RECORDS SUPPLIED:
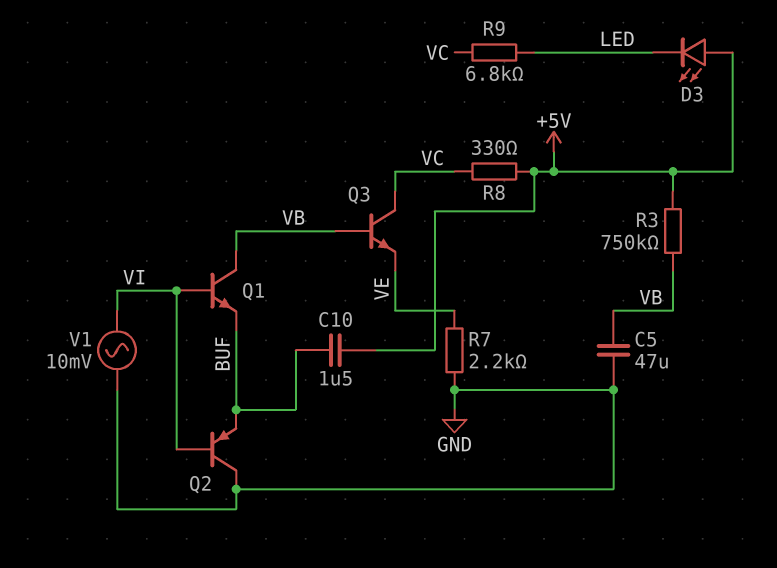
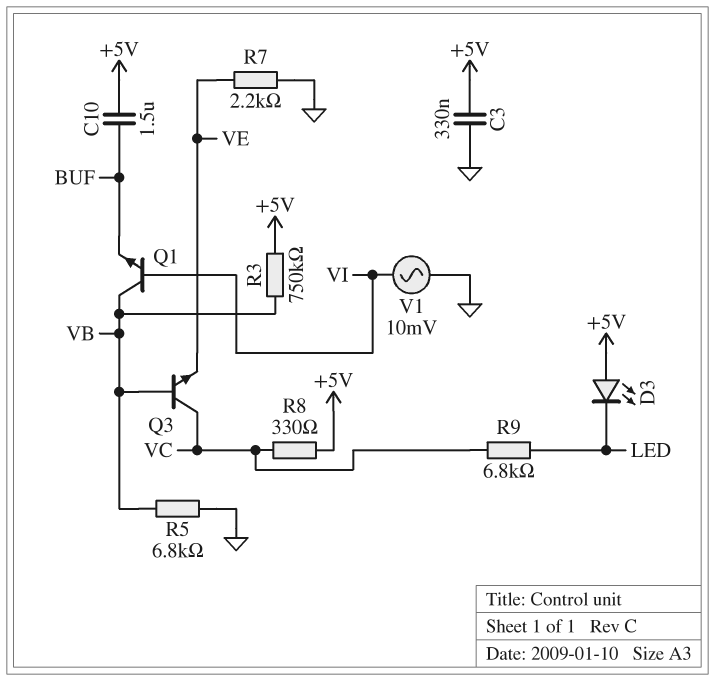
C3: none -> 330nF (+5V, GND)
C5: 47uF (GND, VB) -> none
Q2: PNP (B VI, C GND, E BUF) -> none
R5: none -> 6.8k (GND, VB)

==

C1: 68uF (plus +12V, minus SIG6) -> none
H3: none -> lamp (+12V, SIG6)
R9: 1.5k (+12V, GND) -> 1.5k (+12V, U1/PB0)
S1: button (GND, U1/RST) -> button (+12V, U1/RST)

WORK REQUIRED: Copy the records above exactly, beginning at the line that contains "C3: none -> 330nF (+5V, GND)" and stopping after the line that contains "R5: none -> 6.8k (GND, VB)".

ANSWER FOR THIS EXERCISE:
C3: none -> 330nF (+5V, GND)
C5: 47uF (GND, VB) -> none
Q2: PNP (B VI, C GND, E BUF) -> none
R5: none -> 6.8k (GND, VB)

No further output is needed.